INSTRUCTIONS TO FOLLOW:
Would you write out each line of the material below exactly, skipping every picture?

DATA TO EXAMINE:
--------------------------------

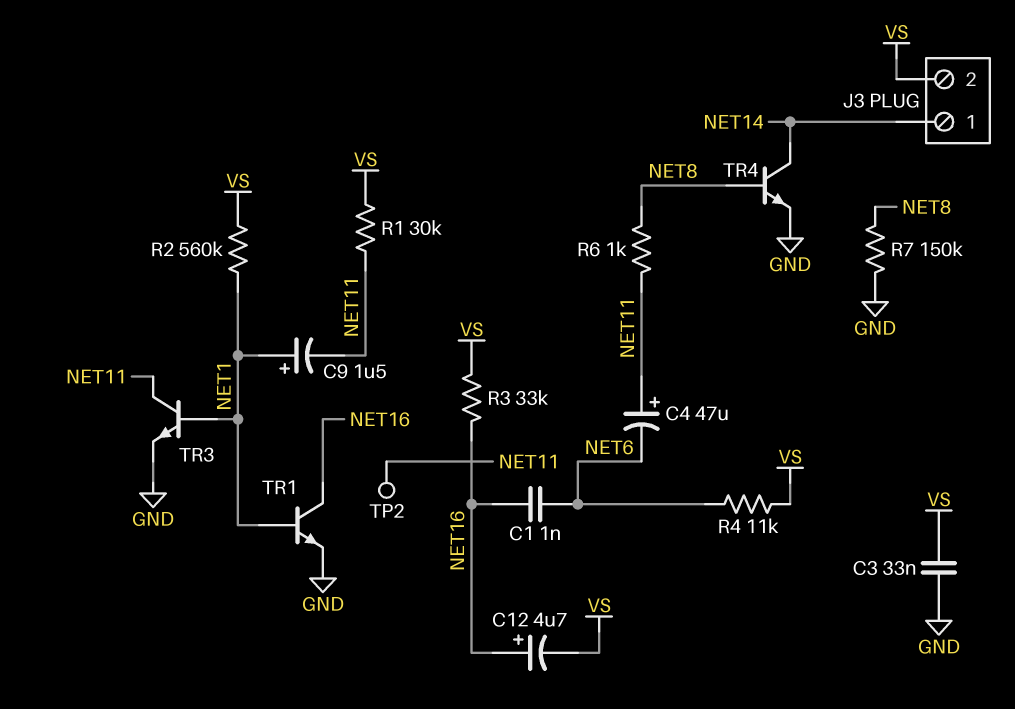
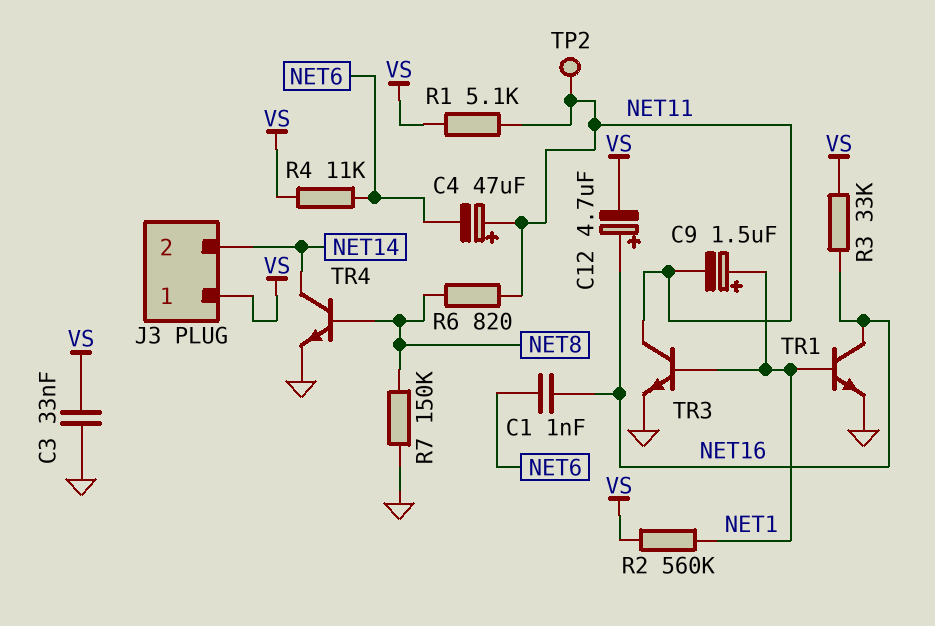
J3 pin 1: NET14 -> VS
J3 pin 2: VS -> NET14
R1: 30k (NET11, VS) -> 5.1k (NET11, VS)
R6: 1k (NET8, NET11) -> 820 (NET8, NET11)

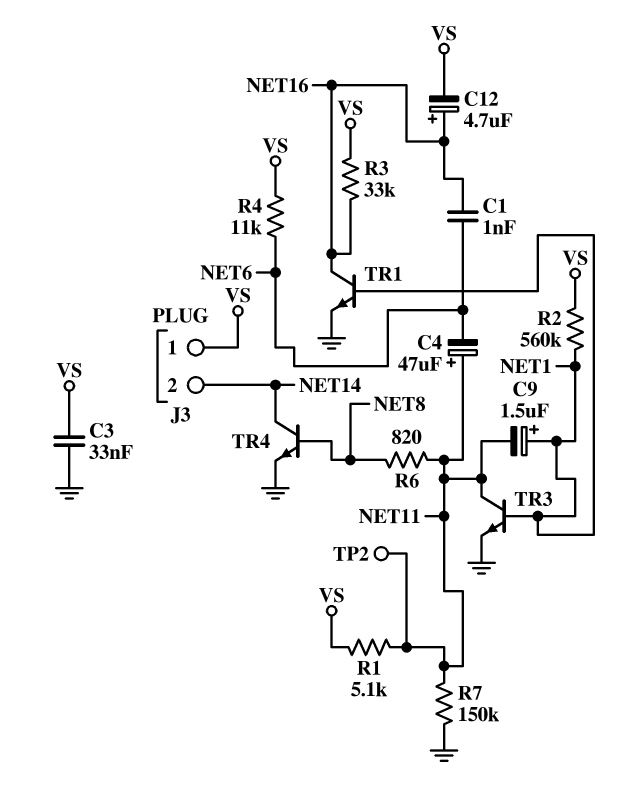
R7: 150k (GND, NET8) -> 150k (GND, NET11)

--------------------------------

SOLVED EXERCISE:
J3 pin 1: NET14 -> VS
J3 pin 2: VS -> NET14
R1: 30k (NET11, VS) -> 5.1k (NET11, VS)
R6: 1k (NET8, NET11) -> 820 (NET8, NET11)

R7: 150k (GND, NET8) -> 150k (GND, NET11)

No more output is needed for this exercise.